**Exercise requirements**
The data must be given again exactly as written, with all images omitted.

**Supplied data**
******************************
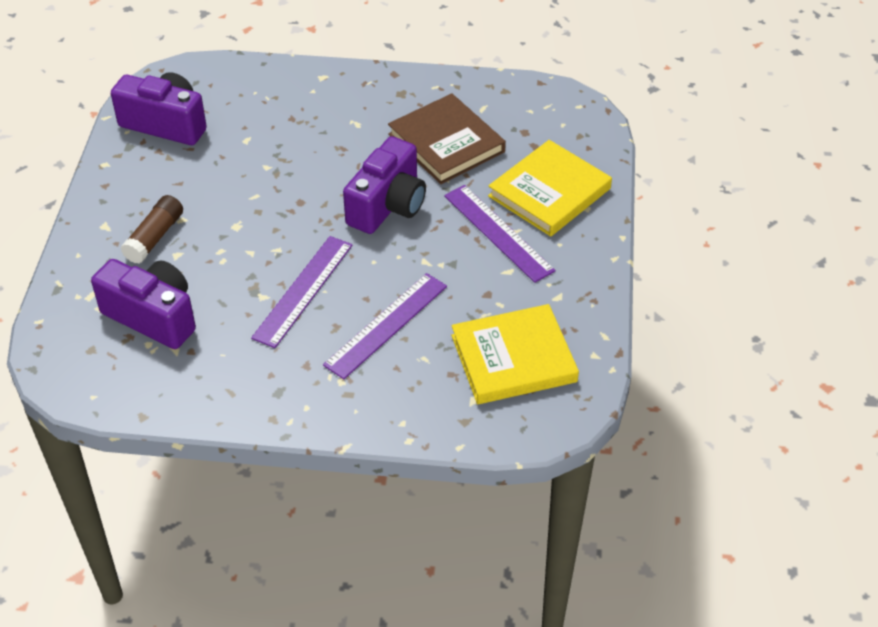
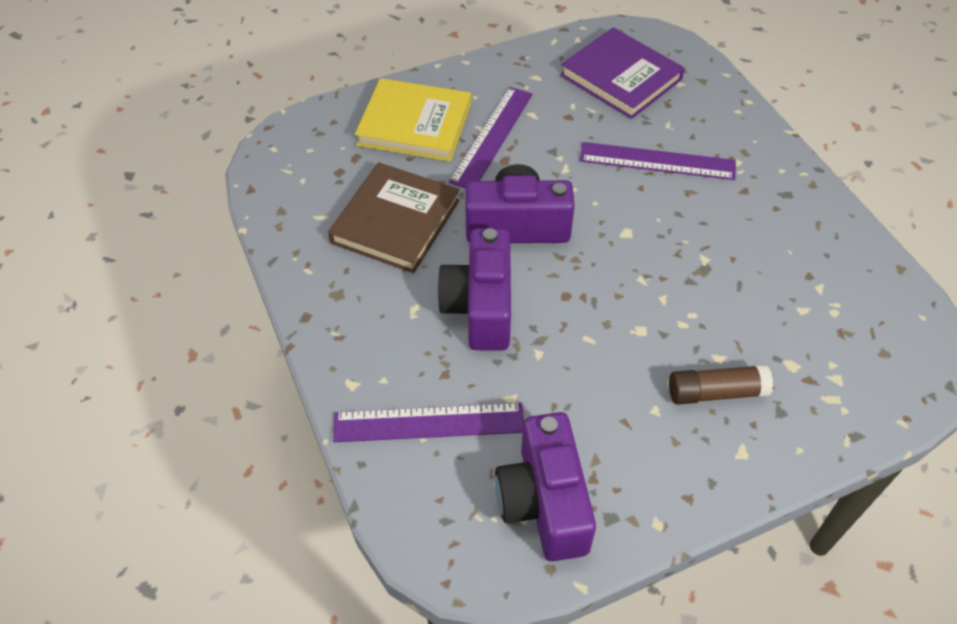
camera: 120 degrees left, 5 degrees up
(153, 317) = (805, 328): purple camera -> purple camera (480, 307)
(303, 290) = (672, 233): purple ruler -> purple ruler (429, 422)
(513, 358) = (621, 77): yellow book -> purple book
******************************
**Result of this exercise**
camera: 120 degrees left, 5 degrees up
(153, 317) = (805, 328): purple camera -> purple camera (480, 307)
(303, 290) = (672, 233): purple ruler -> purple ruler (429, 422)
(513, 358) = (621, 77): yellow book -> purple book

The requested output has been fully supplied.